Copy out exactly the lines from the one containing "turquoise rolling pin [822,363,950,474]" to the end of the records below, both included, and nothing else.

::: GIVEN RECORDS

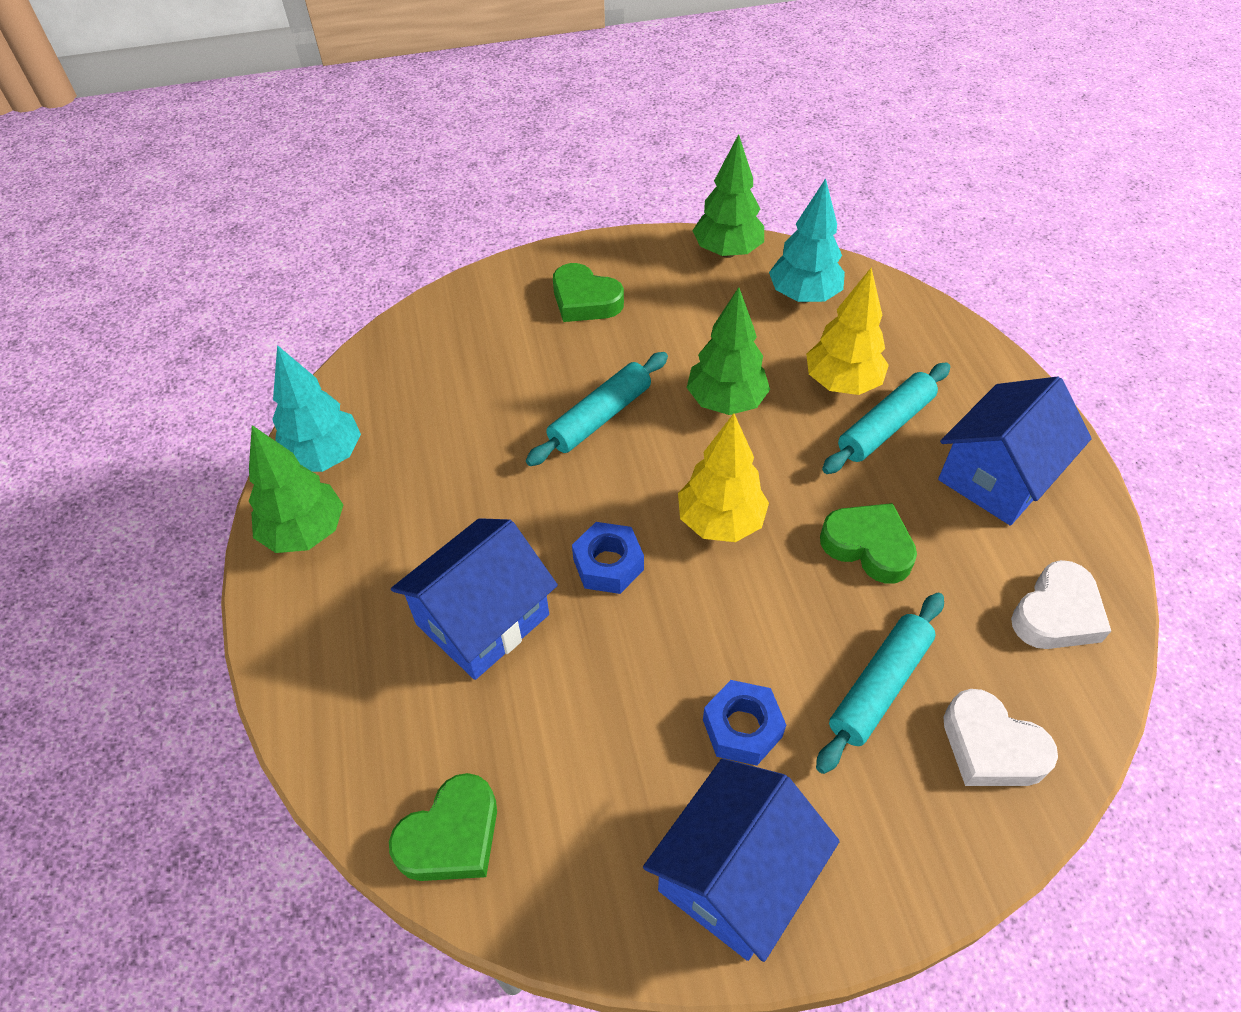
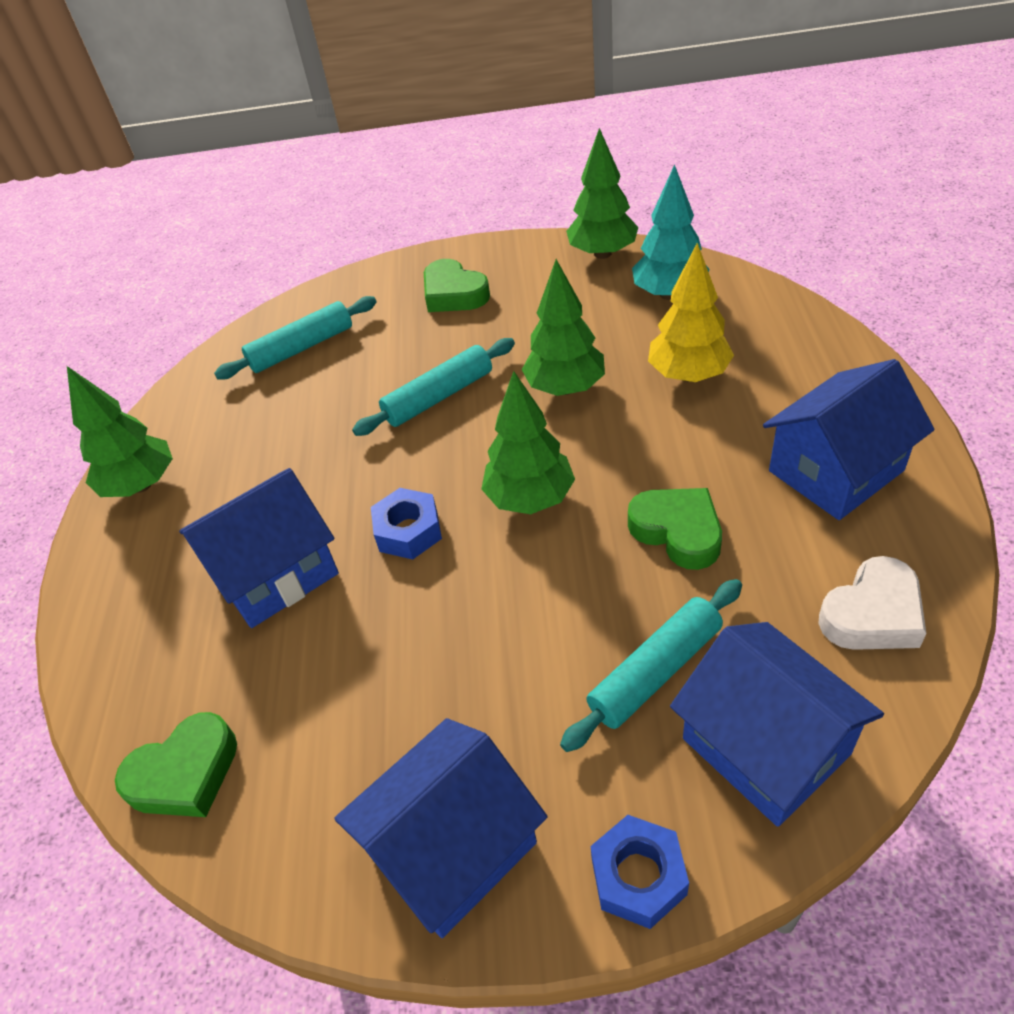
camera: 15 degrees right, 5 degrees down
turquoise tree [272,345,361,472] -> none
yellow tree [678,414,769,542] -> green tree [481,371,575,514]
blue nut [703,680,786,766] -> blue nut moved to [591,815,689,929]
turquoise rolling pin [822,363,950,474] -> turquoise rolling pin moved to [214,296,377,379]
white heart [944,689,1058,786] -> blue house [670,622,884,827]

::::::

ANSWER SPACE:
turquoise rolling pin [822,363,950,474] -> turquoise rolling pin moved to [214,296,377,379]
white heart [944,689,1058,786] -> blue house [670,622,884,827]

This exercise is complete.